_Task to complete_. The required output is the lines below from the line containing "RELAY2 pin IN2: GP13 -> GP19" to the line containing "STEPPER pin IN3: GP10 -> GP4", inclusive, retyped exactly. No other lines belong in it.
*** Opening Data for this exercise ***
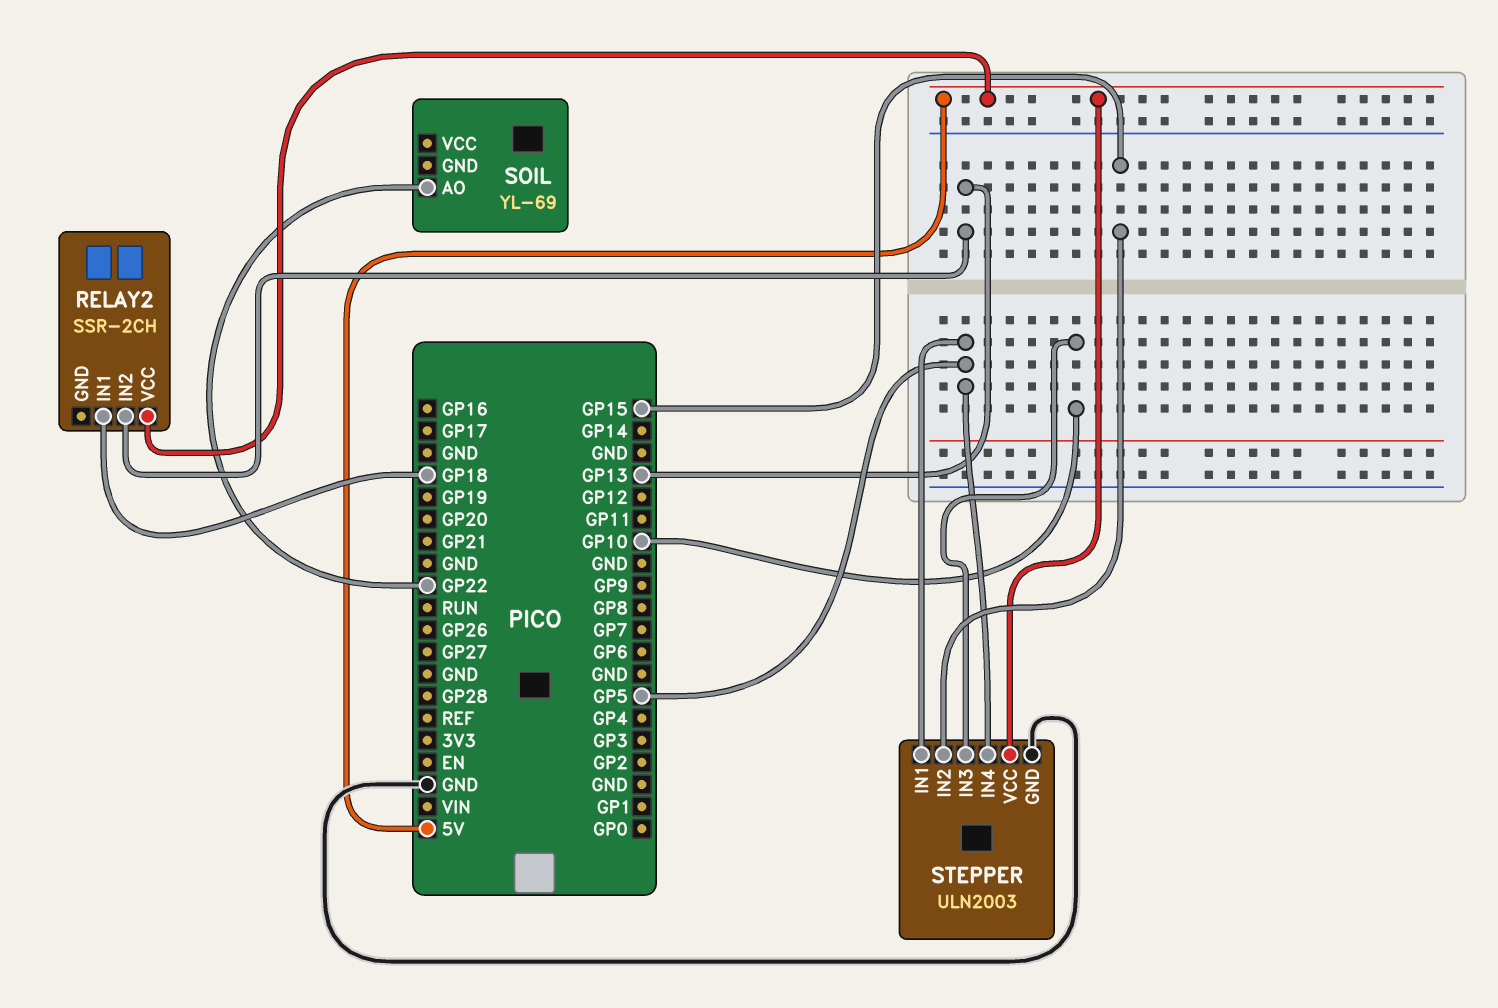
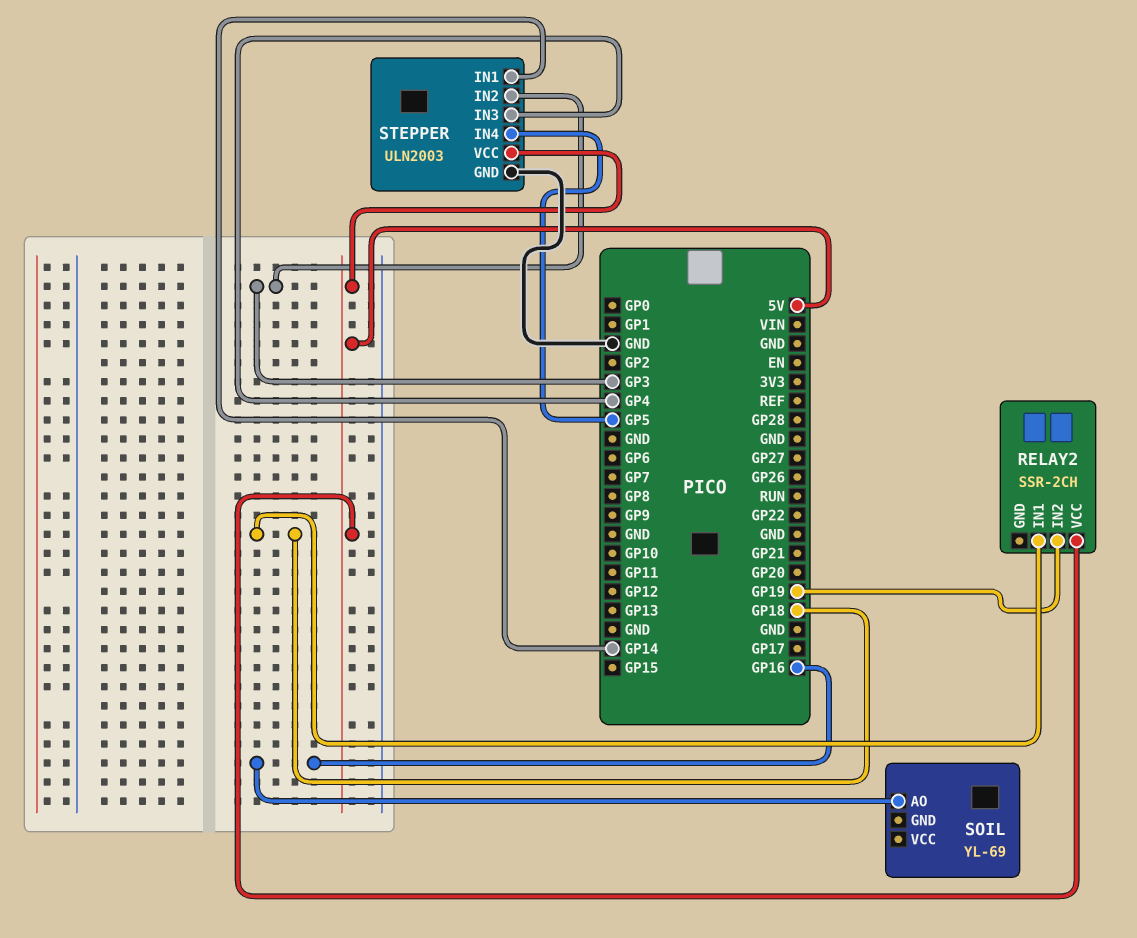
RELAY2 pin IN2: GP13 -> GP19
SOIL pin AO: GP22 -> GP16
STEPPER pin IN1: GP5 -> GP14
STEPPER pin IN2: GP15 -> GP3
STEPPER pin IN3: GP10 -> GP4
*** Closing Data for this exercise ***
*** Opening Data for this exercise ***
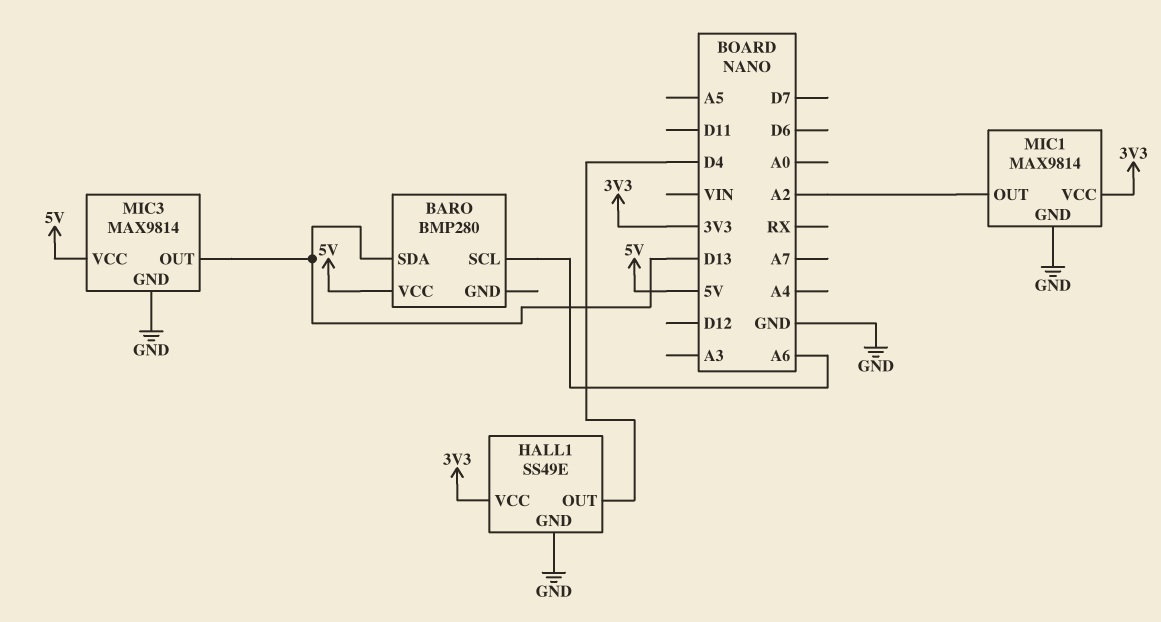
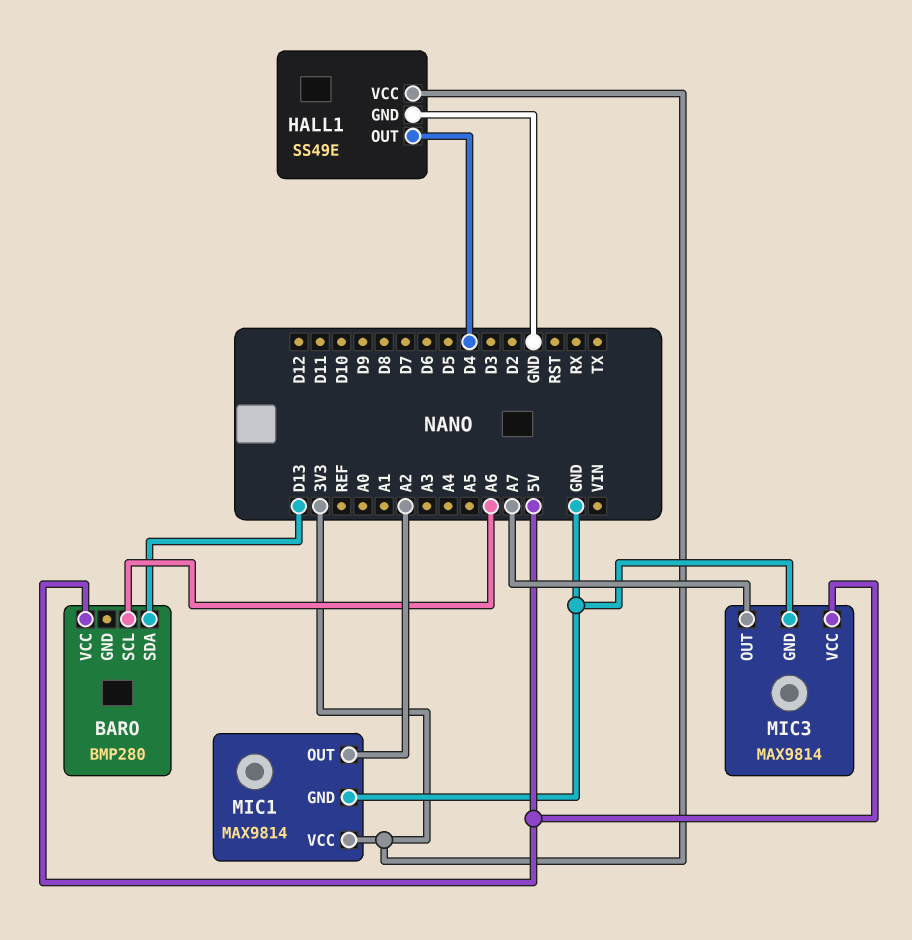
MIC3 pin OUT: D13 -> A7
*** Closing Data for this exercise ***
*** Opening Data for this exercise ***
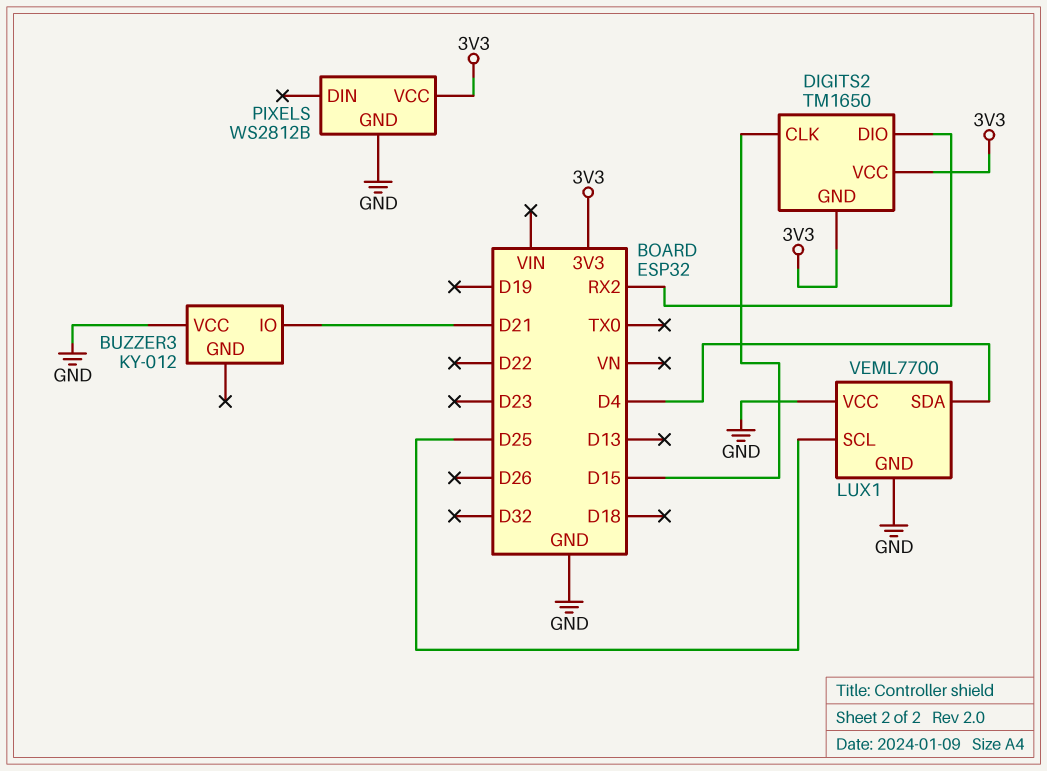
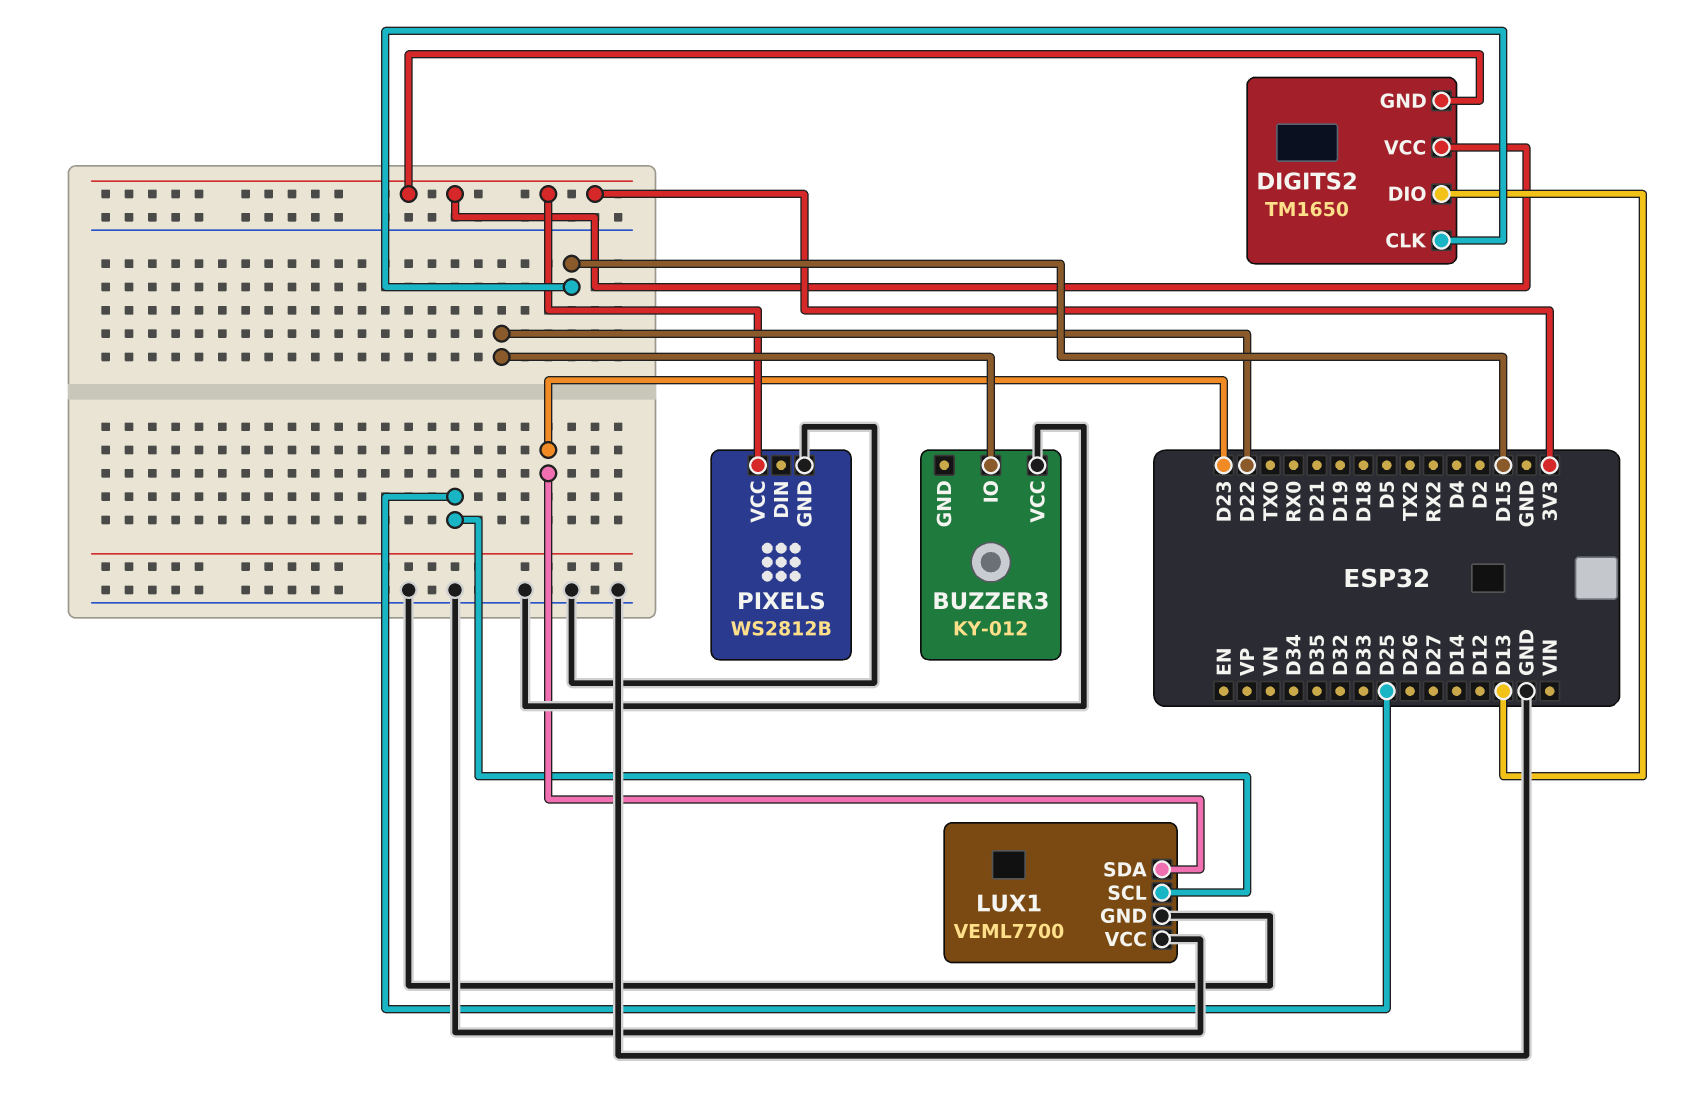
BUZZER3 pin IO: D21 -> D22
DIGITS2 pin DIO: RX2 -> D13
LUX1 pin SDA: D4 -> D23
*** Closing Data for this exercise ***
_Reply_.
RELAY2 pin IN2: GP13 -> GP19
SOIL pin AO: GP22 -> GP16
STEPPER pin IN1: GP5 -> GP14
STEPPER pin IN2: GP15 -> GP3
STEPPER pin IN3: GP10 -> GP4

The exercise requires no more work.